**Requirement:**
From the line containing "pink egg: 1 -> 0" through the last line of the entries, set down every line exactly and add nothing.

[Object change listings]
---

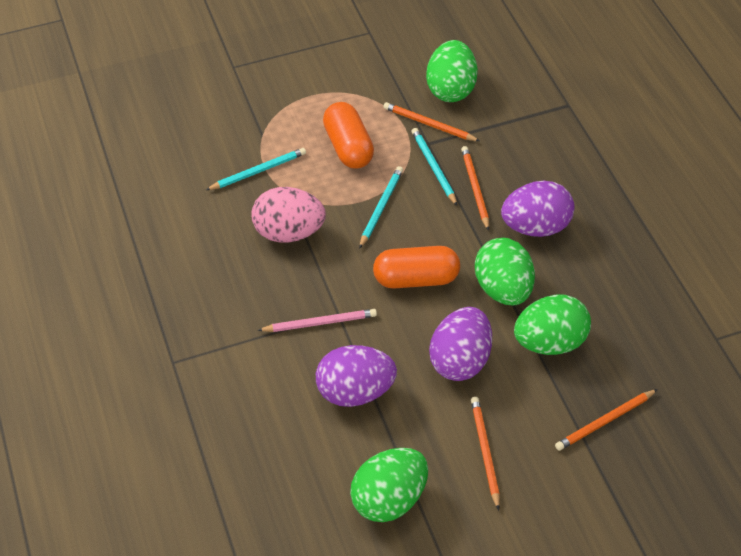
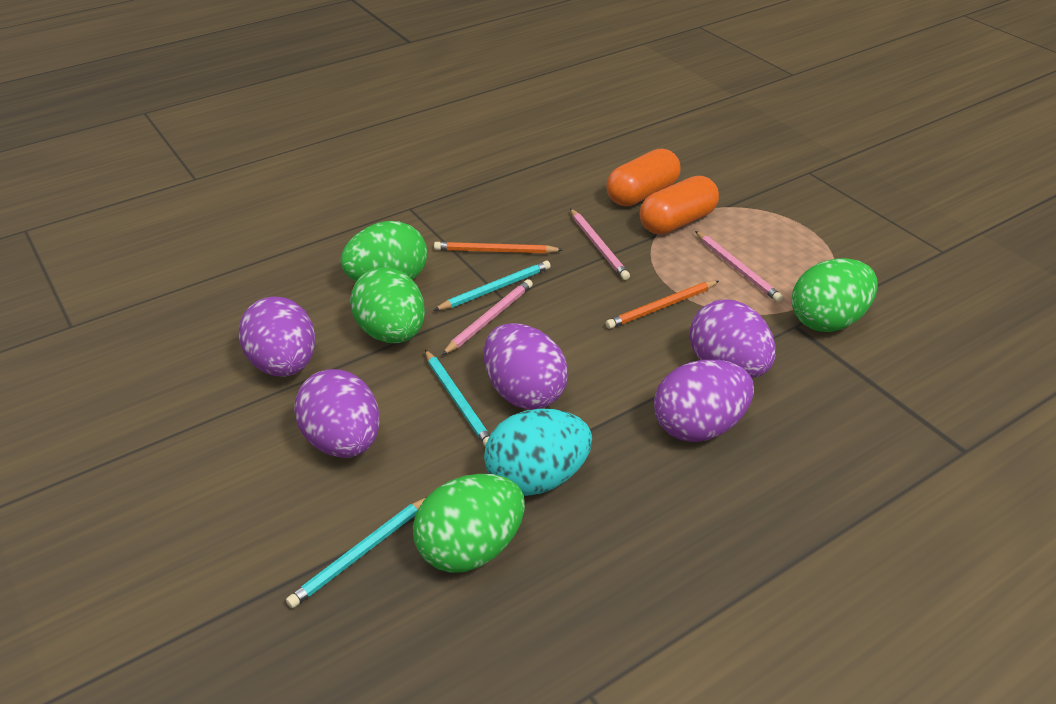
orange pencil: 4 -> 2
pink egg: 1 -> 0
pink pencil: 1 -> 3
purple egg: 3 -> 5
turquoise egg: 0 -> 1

---

**Exercise response:**
pink egg: 1 -> 0
pink pencil: 1 -> 3
purple egg: 3 -> 5
turquoise egg: 0 -> 1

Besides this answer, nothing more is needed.